───── Items ─────
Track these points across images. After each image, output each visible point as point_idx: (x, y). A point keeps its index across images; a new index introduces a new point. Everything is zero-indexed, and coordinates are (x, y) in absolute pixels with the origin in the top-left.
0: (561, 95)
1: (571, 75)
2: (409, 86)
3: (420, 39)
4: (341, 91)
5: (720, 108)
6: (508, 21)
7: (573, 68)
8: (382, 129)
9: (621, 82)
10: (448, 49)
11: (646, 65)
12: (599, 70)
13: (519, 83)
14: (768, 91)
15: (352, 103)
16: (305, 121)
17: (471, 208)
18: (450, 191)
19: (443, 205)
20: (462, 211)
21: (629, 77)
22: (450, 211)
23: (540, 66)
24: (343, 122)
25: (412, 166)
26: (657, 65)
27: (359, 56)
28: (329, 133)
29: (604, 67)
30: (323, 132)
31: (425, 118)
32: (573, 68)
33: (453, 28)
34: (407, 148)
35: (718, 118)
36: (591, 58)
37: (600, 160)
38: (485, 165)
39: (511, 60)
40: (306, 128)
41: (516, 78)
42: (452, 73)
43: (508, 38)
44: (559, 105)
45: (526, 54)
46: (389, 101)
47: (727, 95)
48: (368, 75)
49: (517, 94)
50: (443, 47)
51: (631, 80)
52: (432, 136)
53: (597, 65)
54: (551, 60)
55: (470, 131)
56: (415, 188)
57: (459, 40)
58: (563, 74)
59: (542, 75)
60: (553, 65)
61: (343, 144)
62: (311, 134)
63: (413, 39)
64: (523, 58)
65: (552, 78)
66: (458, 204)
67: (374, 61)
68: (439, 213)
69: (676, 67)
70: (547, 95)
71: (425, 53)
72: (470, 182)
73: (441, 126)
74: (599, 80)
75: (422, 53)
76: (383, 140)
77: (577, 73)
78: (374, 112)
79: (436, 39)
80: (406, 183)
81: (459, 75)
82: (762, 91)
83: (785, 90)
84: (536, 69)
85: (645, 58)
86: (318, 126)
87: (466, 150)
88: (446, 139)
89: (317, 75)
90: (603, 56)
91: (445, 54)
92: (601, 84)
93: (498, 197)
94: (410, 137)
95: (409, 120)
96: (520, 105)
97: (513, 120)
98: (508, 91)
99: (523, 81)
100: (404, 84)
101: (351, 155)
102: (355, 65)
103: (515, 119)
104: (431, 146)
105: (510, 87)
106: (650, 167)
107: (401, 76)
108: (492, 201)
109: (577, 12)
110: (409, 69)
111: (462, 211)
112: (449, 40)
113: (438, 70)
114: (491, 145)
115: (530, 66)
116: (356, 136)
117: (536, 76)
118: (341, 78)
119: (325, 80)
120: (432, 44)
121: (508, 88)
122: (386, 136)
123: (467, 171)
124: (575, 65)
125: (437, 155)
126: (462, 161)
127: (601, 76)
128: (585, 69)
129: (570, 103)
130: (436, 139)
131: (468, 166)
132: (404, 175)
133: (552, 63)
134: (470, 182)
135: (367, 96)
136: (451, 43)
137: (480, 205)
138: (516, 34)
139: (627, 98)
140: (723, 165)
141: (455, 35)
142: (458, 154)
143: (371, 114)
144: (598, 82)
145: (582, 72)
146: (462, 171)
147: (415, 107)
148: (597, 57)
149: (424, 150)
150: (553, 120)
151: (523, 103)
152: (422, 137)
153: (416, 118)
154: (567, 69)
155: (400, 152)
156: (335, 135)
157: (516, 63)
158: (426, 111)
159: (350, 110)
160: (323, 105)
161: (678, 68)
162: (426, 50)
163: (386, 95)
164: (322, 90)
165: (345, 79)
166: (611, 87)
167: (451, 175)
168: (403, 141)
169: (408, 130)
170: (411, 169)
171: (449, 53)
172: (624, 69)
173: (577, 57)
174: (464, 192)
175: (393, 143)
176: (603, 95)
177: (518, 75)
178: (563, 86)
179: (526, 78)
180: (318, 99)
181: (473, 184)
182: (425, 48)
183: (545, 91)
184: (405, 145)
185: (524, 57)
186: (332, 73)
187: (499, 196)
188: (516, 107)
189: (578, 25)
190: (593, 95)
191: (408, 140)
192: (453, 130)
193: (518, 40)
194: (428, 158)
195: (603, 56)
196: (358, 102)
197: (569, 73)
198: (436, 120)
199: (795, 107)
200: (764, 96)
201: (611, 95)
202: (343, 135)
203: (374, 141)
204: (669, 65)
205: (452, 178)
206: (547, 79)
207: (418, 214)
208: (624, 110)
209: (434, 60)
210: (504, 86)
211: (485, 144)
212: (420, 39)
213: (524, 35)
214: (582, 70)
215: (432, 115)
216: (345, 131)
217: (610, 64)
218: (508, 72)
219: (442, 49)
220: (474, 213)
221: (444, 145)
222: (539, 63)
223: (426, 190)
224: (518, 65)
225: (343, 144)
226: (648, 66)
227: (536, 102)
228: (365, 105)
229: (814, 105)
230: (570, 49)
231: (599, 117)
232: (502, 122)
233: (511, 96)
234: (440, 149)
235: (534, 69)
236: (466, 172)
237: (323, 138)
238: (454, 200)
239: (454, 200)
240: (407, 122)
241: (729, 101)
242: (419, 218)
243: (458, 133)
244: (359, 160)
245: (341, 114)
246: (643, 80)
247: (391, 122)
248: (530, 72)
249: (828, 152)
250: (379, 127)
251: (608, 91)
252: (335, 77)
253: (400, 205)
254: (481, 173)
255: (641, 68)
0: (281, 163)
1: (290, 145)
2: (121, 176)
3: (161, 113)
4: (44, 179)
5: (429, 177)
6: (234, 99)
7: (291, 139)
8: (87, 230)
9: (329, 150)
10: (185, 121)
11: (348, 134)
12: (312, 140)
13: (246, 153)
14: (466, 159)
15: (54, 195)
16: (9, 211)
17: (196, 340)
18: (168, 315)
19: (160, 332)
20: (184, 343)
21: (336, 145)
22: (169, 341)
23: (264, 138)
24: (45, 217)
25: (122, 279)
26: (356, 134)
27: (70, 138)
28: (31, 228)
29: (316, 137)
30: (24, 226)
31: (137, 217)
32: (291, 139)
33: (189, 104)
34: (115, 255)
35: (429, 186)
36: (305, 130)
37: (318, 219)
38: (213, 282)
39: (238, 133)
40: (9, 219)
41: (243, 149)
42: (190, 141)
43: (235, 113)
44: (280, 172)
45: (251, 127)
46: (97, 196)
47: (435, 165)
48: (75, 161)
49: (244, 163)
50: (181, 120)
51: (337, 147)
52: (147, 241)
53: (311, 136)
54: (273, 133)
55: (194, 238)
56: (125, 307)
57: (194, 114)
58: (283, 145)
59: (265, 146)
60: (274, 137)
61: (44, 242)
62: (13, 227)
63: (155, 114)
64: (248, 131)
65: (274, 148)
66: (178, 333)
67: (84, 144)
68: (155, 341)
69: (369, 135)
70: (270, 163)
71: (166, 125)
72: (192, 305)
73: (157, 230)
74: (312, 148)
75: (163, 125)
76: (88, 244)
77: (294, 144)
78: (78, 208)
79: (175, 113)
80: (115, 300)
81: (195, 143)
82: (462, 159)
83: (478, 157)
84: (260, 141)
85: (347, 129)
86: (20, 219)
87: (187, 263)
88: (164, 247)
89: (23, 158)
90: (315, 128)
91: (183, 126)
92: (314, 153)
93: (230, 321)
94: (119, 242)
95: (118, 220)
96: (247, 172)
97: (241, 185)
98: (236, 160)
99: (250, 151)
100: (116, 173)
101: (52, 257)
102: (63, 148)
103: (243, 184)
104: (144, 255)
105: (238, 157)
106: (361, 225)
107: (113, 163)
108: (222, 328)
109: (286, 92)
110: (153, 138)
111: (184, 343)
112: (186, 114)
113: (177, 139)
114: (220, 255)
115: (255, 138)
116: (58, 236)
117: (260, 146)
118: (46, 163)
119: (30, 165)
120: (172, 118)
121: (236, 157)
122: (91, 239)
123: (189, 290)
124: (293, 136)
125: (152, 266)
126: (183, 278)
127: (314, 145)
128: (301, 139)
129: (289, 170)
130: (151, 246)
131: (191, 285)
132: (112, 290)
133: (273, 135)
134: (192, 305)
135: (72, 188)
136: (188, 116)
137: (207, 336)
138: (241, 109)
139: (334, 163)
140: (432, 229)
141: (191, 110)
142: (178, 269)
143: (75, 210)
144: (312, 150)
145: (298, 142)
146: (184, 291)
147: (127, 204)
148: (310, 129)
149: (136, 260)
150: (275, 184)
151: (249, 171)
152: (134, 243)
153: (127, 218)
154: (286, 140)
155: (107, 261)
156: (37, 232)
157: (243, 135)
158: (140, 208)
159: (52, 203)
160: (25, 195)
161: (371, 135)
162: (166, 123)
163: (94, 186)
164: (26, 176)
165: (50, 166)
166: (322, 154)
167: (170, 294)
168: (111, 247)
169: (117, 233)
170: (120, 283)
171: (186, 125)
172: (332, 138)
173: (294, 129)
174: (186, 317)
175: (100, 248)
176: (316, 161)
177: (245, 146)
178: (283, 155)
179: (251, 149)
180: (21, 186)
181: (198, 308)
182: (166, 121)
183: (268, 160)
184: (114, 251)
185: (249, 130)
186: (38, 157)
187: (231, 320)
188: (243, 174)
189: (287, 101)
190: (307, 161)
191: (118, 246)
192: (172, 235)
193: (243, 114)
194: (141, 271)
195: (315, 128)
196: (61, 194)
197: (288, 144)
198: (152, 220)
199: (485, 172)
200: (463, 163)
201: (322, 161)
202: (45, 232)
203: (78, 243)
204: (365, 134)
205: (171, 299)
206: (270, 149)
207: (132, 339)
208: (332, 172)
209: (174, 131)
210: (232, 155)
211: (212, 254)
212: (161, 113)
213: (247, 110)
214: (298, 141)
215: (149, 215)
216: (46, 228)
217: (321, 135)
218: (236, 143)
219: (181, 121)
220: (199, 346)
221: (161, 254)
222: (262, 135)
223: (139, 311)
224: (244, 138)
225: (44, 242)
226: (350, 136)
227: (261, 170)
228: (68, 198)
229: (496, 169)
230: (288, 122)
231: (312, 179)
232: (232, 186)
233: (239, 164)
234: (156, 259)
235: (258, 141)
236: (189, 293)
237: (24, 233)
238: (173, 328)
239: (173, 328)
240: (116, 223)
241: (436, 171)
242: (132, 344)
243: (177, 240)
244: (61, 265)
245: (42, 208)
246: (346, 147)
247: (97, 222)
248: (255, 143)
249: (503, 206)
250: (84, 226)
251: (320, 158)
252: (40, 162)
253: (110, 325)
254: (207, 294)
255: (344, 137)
─────
» Aim
Copy the records from their first line through the line containing "139: (627, 98)", both ends included, and replace "absolute pixels" with "image pixels". Leave everything else unchanged.

» Response
Track these points across images. After each image, output each visible point as point_idx: (x, y). A point keeps its index across images; a new index introduces a new point. Everything is zero-indexed, and coordinates are (x, y) in image pixels with the origin in the top-left.
0: (561, 95)
1: (571, 75)
2: (409, 86)
3: (420, 39)
4: (341, 91)
5: (720, 108)
6: (508, 21)
7: (573, 68)
8: (382, 129)
9: (621, 82)
10: (448, 49)
11: (646, 65)
12: (599, 70)
13: (519, 83)
14: (768, 91)
15: (352, 103)
16: (305, 121)
17: (471, 208)
18: (450, 191)
19: (443, 205)
20: (462, 211)
21: (629, 77)
22: (450, 211)
23: (540, 66)
24: (343, 122)
25: (412, 166)
26: (657, 65)
27: (359, 56)
28: (329, 133)
29: (604, 67)
30: (323, 132)
31: (425, 118)
32: (573, 68)
33: (453, 28)
34: (407, 148)
35: (718, 118)
36: (591, 58)
37: (600, 160)
38: (485, 165)
39: (511, 60)
40: (306, 128)
41: (516, 78)
42: (452, 73)
43: (508, 38)
44: (559, 105)
45: (526, 54)
46: (389, 101)
47: (727, 95)
48: (368, 75)
49: (517, 94)
50: (443, 47)
51: (631, 80)
52: (432, 136)
53: (597, 65)
54: (551, 60)
55: (470, 131)
56: (415, 188)
57: (459, 40)
58: (563, 74)
59: (542, 75)
60: (553, 65)
61: (343, 144)
62: (311, 134)
63: (413, 39)
64: (523, 58)
65: (552, 78)
66: (458, 204)
67: (374, 61)
68: (439, 213)
69: (676, 67)
70: (547, 95)
71: (425, 53)
72: (470, 182)
73: (441, 126)
74: (599, 80)
75: (422, 53)
76: (383, 140)
77: (577, 73)
78: (374, 112)
79: (436, 39)
80: (406, 183)
81: (459, 75)
82: (762, 91)
83: (785, 90)
84: (536, 69)
85: (645, 58)
86: (318, 126)
87: (466, 150)
88: (446, 139)
89: (317, 75)
90: (603, 56)
91: (445, 54)
92: (601, 84)
93: (498, 197)
94: (410, 137)
95: (409, 120)
96: (520, 105)
97: (513, 120)
98: (508, 91)
99: (523, 81)
100: (404, 84)
101: (351, 155)
102: (355, 65)
103: (515, 119)
104: (431, 146)
105: (510, 87)
106: (650, 167)
107: (401, 76)
108: (492, 201)
109: (577, 12)
110: (409, 69)
111: (462, 211)
112: (449, 40)
113: (438, 70)
114: (491, 145)
115: (530, 66)
116: (356, 136)
117: (536, 76)
118: (341, 78)
119: (325, 80)
120: (432, 44)
121: (508, 88)
122: (386, 136)
123: (467, 171)
124: (575, 65)
125: (437, 155)
126: (462, 161)
127: (601, 76)
128: (585, 69)
129: (570, 103)
130: (436, 139)
131: (468, 166)
132: (404, 175)
133: (552, 63)
134: (470, 182)
135: (367, 96)
136: (451, 43)
137: (480, 205)
138: (516, 34)
139: (627, 98)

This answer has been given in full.